Directions: Rewrite every line of the listing below, changing each "counterclockwise" to "anticlockwise" and keeping everything else the same. Leave the pictures out of your answer.
— start of Material provided —
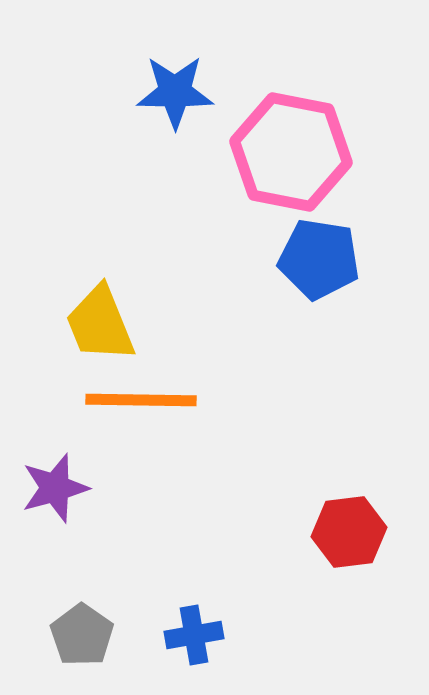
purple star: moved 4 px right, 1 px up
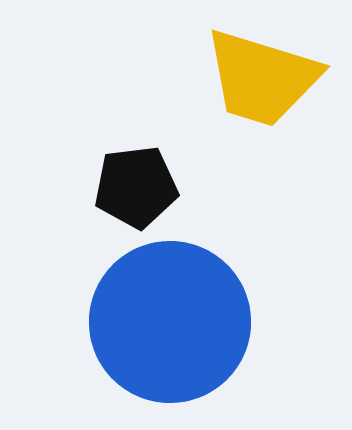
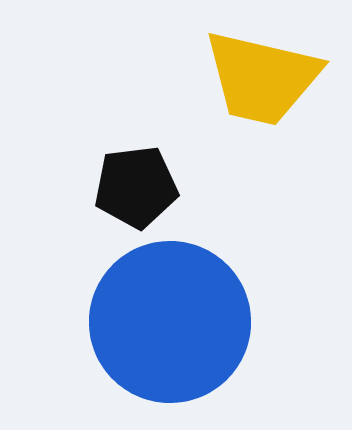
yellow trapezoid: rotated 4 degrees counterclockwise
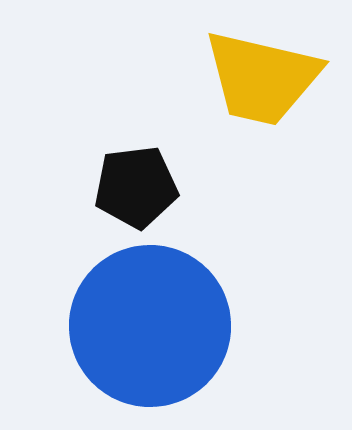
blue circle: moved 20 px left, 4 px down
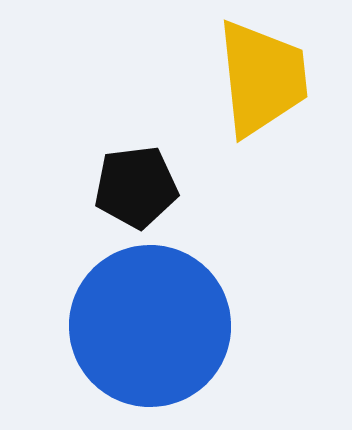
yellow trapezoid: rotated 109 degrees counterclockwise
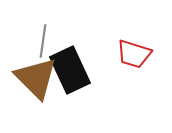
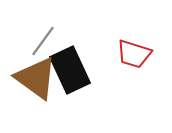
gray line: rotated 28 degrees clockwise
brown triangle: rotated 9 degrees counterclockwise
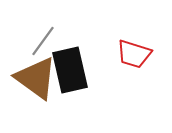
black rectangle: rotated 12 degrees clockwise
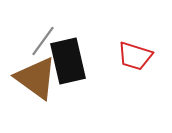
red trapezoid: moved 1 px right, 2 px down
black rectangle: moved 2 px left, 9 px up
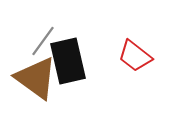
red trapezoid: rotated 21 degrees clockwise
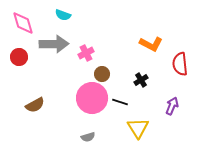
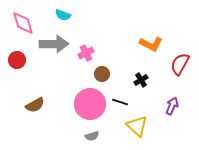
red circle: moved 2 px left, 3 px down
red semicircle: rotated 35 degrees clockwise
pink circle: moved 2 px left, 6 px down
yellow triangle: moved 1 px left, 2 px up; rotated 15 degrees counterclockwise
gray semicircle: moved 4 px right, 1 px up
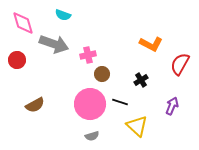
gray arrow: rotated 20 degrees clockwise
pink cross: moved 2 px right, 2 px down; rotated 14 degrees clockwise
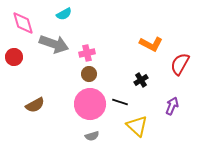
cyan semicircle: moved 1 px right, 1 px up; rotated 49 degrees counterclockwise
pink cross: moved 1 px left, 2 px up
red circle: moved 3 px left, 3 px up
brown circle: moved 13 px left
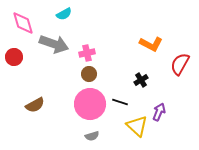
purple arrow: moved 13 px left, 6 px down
— end of Material provided —
Reply to the exercise:
purple star: moved 4 px right, 1 px up
yellow trapezoid: rotated 4 degrees anticlockwise
blue circle: moved 20 px left, 4 px down
yellow trapezoid: rotated 109 degrees anticlockwise
gray line: rotated 28 degrees clockwise
brown triangle: rotated 9 degrees anticlockwise
black rectangle: rotated 12 degrees clockwise
red trapezoid: moved 1 px right, 2 px down
black rectangle: moved 2 px left, 9 px up
red trapezoid: rotated 21 degrees clockwise
red circle: moved 2 px left, 3 px down
red semicircle: rotated 35 degrees clockwise
pink circle: moved 2 px left, 6 px down
yellow triangle: moved 1 px left, 2 px up; rotated 15 degrees anticlockwise
gray semicircle: moved 4 px right, 1 px up
gray arrow: rotated 20 degrees clockwise
pink cross: moved 2 px right, 2 px down; rotated 14 degrees clockwise
cyan semicircle: moved 1 px right, 1 px up; rotated 49 degrees anticlockwise
pink cross: moved 1 px left, 2 px up
red circle: moved 3 px left, 3 px up
brown circle: moved 13 px left
purple arrow: moved 13 px left, 6 px down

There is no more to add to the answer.